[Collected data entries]

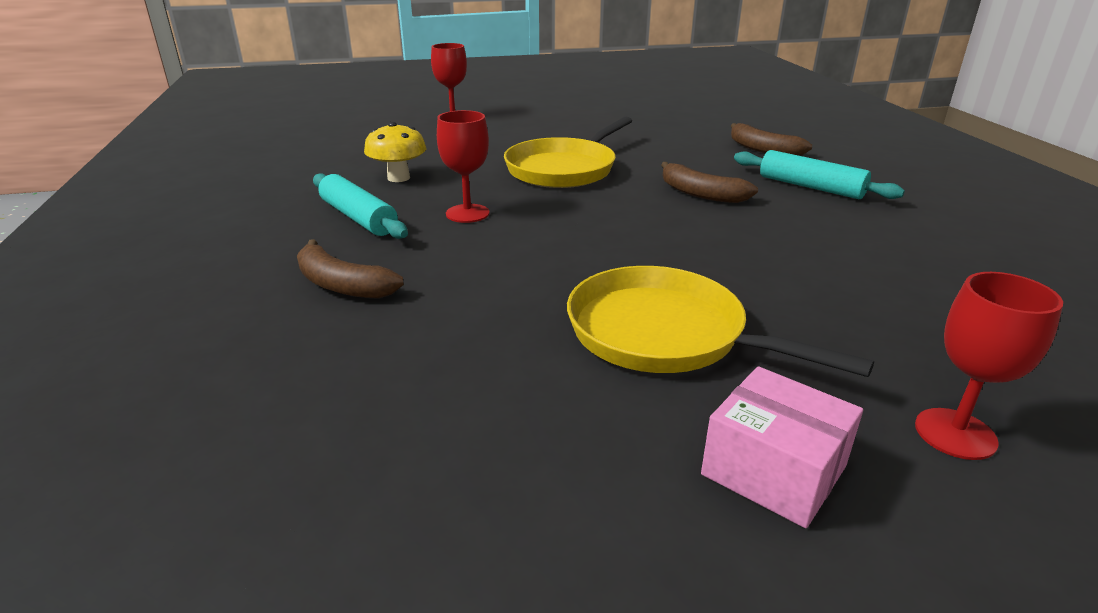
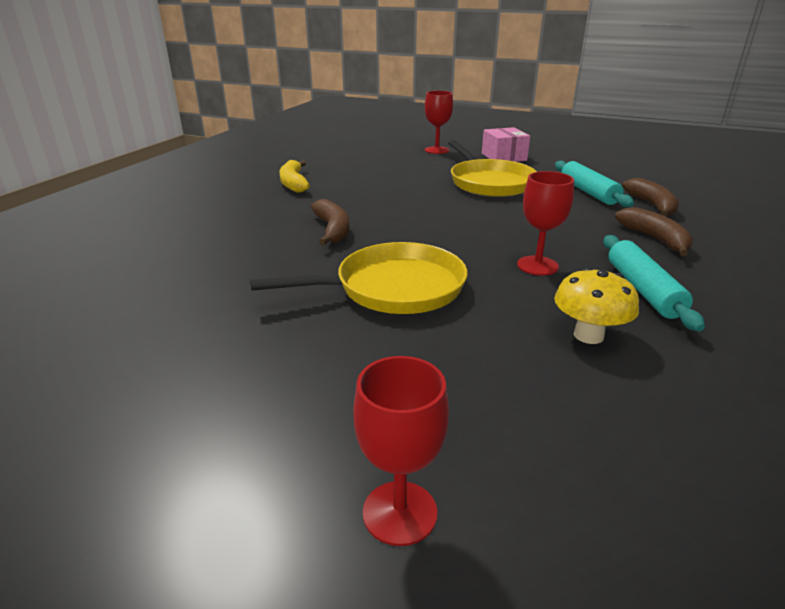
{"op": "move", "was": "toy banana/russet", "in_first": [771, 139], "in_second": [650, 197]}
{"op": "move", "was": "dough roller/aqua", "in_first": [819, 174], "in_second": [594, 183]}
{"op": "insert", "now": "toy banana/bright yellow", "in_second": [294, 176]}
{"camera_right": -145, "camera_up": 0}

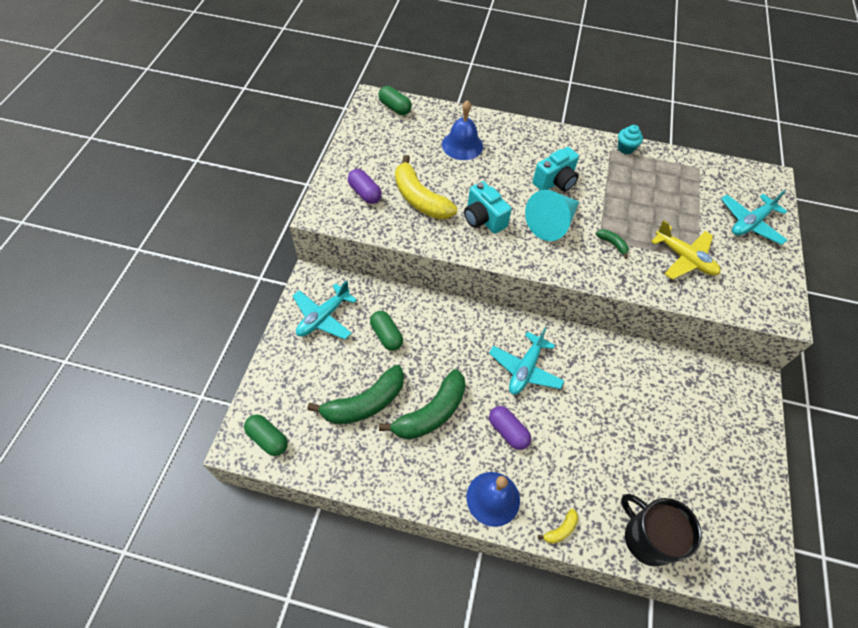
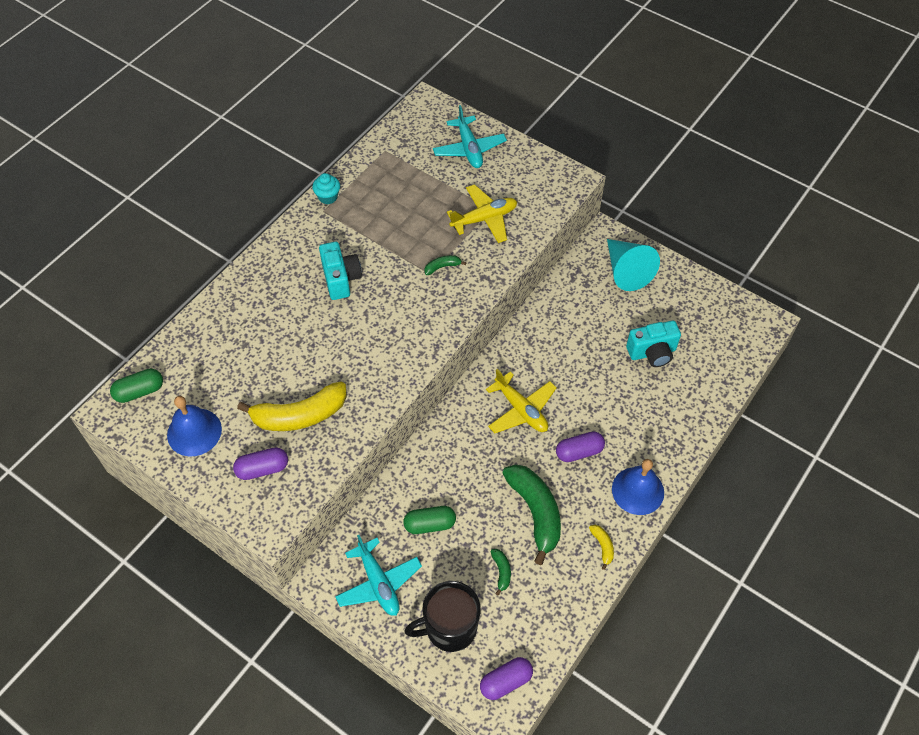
{"op": "recolor", "was": "capsule/leaf-green", "now": "capsule/purple", "in_first": [266, 435], "in_second": [506, 678]}
{"op": "resize", "was": "toy banana/leaf-green", "in_first": [355, 394], "in_second": [500, 572], "ratio": 0.43}
{"op": "move", "was": "bell/royal blue", "in_first": [462, 130], "in_second": [194, 426]}
{"op": "move", "was": "camera/aqua", "in_first": [488, 207], "in_second": [653, 344]}
{"op": "recolor", "was": "aeroplane/aqua", "now": "aeroplane/bright yellow", "in_first": [526, 361], "in_second": [521, 401]}
{"op": "move", "was": "solid cone/aqua", "in_first": [552, 215], "in_second": [633, 265]}
{"op": "move", "was": "toy banana/bright yellow", "in_first": [558, 526], "in_second": [601, 547]}
{"op": "move", "was": "mug/black", "in_first": [661, 530], "in_second": [442, 616]}
{"camera_right": -65, "camera_up": 0}

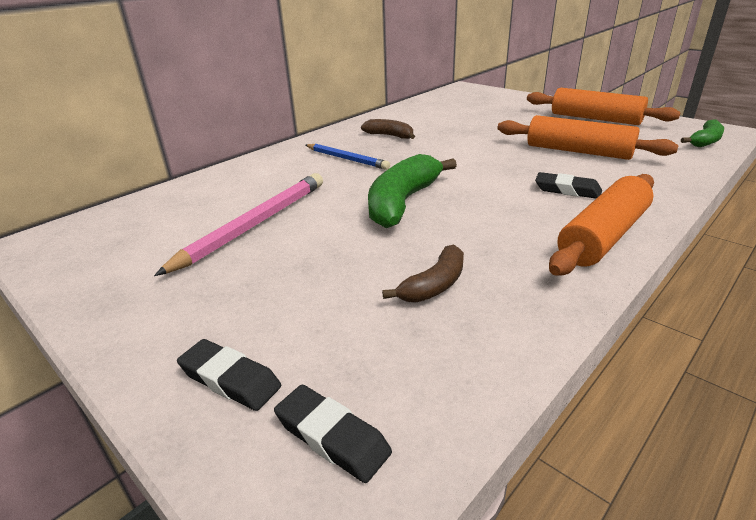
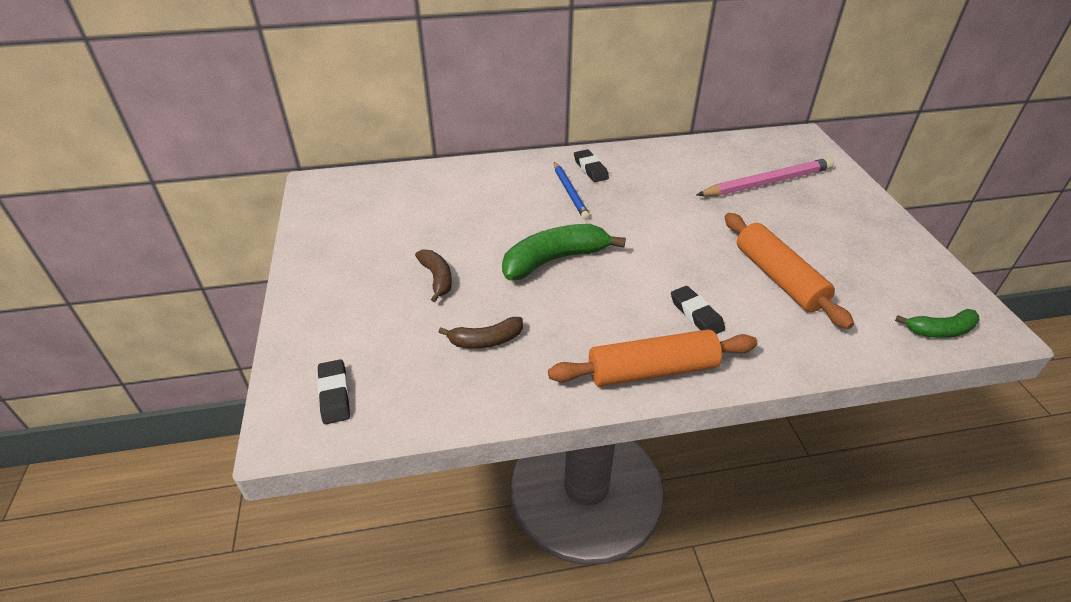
{"op": "move", "was": "lead pencil/rosy", "in_first": [238, 224], "in_second": [765, 177]}
{"op": "move", "was": "pencil eraser/black", "in_first": [229, 375], "in_second": [591, 165]}
{"op": "move", "was": "toy banana/russet", "in_first": [388, 129], "in_second": [433, 276]}
{"op": "delete", "was": "dough roller/orange-coloured", "in_first": [604, 106]}
{"camera_right": 35, "camera_up": 10}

◆ **Instructions to follow**
Copy the records exactly. Skip the pictures.

◆ **Task response**
{"op": "move", "was": "toy banana/russet", "in_first": [771, 139], "in_second": [650, 197]}
{"op": "move", "was": "dough roller/aqua", "in_first": [819, 174], "in_second": [594, 183]}
{"op": "insert", "now": "toy banana/bright yellow", "in_second": [294, 176]}
{"camera_right": -145, "camera_up": 0}

{"op": "recolor", "was": "capsule/leaf-green", "now": "capsule/purple", "in_first": [266, 435], "in_second": [506, 678]}
{"op": "resize", "was": "toy banana/leaf-green", "in_first": [355, 394], "in_second": [500, 572], "ratio": 0.43}
{"op": "move", "was": "bell/royal blue", "in_first": [462, 130], "in_second": [194, 426]}
{"op": "move", "was": "camera/aqua", "in_first": [488, 207], "in_second": [653, 344]}
{"op": "recolor", "was": "aeroplane/aqua", "now": "aeroplane/bright yellow", "in_first": [526, 361], "in_second": [521, 401]}
{"op": "move", "was": "solid cone/aqua", "in_first": [552, 215], "in_second": [633, 265]}
{"op": "move", "was": "toy banana/bright yellow", "in_first": [558, 526], "in_second": [601, 547]}
{"op": "move", "was": "mug/black", "in_first": [661, 530], "in_second": [442, 616]}
{"camera_right": -65, "camera_up": 0}

{"op": "move", "was": "lead pencil/rosy", "in_first": [238, 224], "in_second": [765, 177]}
{"op": "move", "was": "pencil eraser/black", "in_first": [229, 375], "in_second": [591, 165]}
{"op": "move", "was": "toy banana/russet", "in_first": [388, 129], "in_second": [433, 276]}
{"op": "delete", "was": "dough roller/orange-coloured", "in_first": [604, 106]}
{"camera_right": 35, "camera_up": 10}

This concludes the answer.